EXERCISE INSTRUCTIONS
A bare number is the expected answer: the count of lines in the data holding "none".

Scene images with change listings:
====

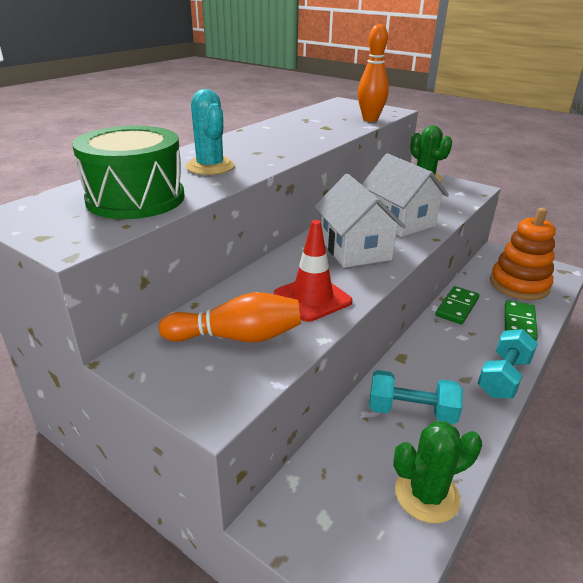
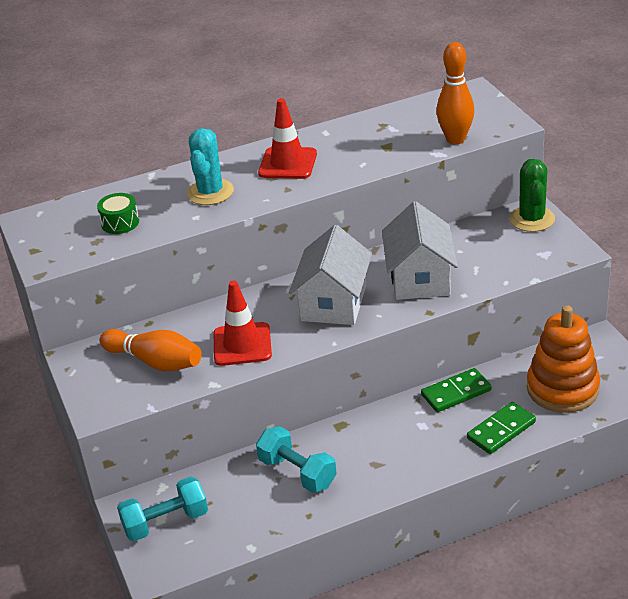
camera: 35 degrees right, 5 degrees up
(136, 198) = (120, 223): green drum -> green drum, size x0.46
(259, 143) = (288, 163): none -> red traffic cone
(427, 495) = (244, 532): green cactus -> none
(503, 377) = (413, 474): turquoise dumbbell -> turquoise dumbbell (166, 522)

====

ANSWER BOX
2